**Source material**
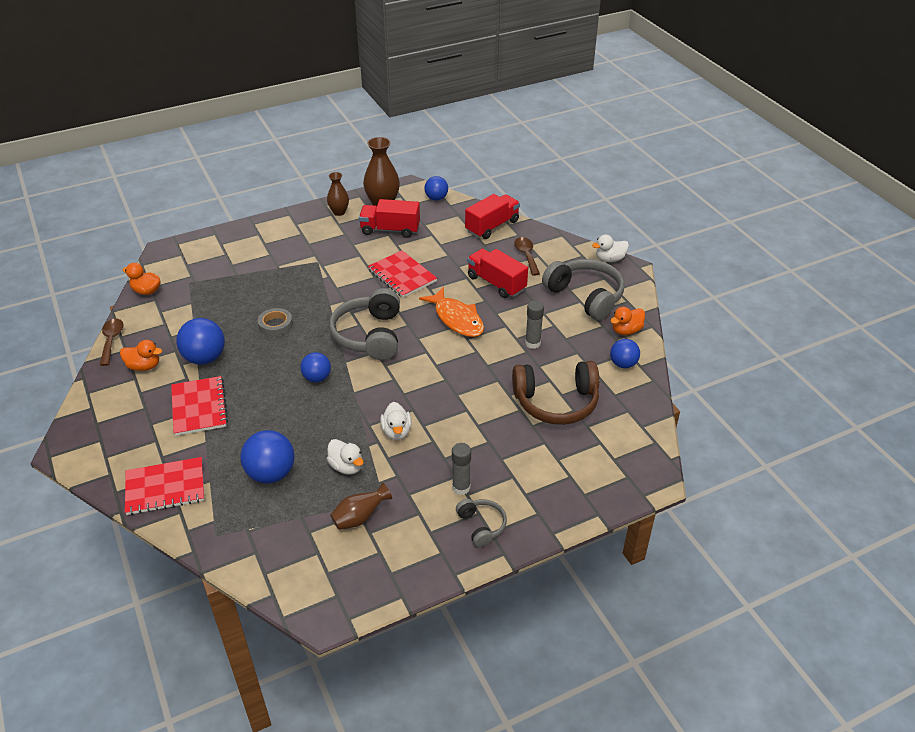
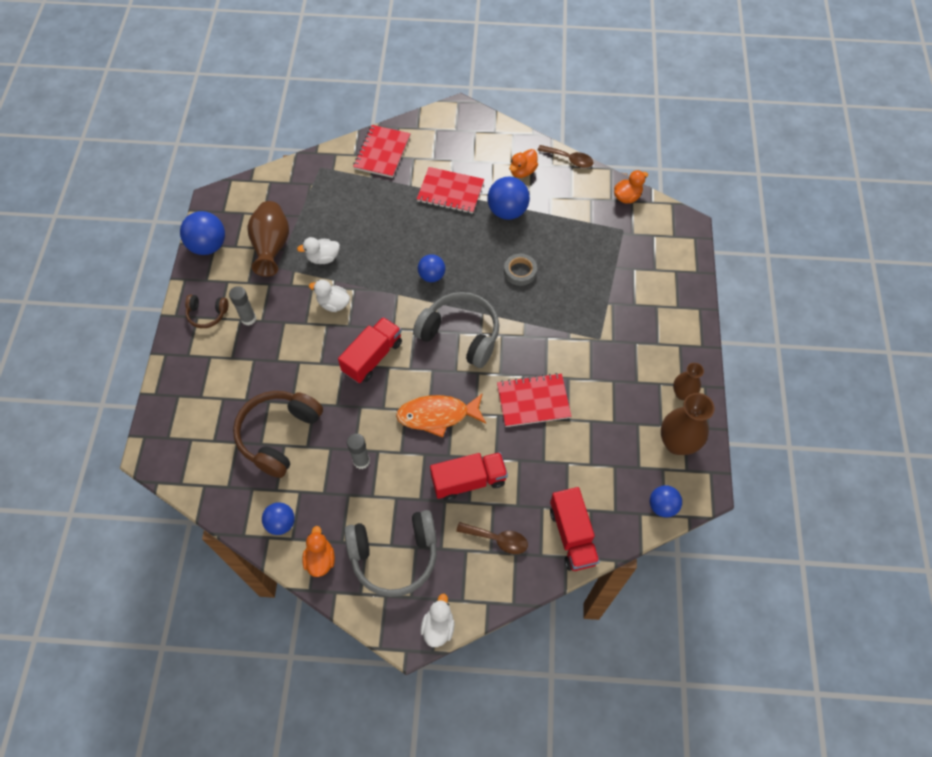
camera: 120 degrees right, 20 degrees up
(271, 473) = (350, 212): blue ball -> blue ball (208, 246)
(360, 517) = (272, 247): brown vase -> brown vase, size x1.66
(390, 230) = (621, 427): red truck -> red truck (372, 357)
(481, 525) = (207, 314): grey headphones -> brown headphones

**What to work on**
Repeat, exactly and in full, each line from the start of the data to the line that contains "(390, 230) = (621, 427): red". Pictures do not go in.

**Answer box**
camera: 120 degrees right, 20 degrees up
(271, 473) = (350, 212): blue ball -> blue ball (208, 246)
(360, 517) = (272, 247): brown vase -> brown vase, size x1.66
(390, 230) = (621, 427): red truck -> red truck (372, 357)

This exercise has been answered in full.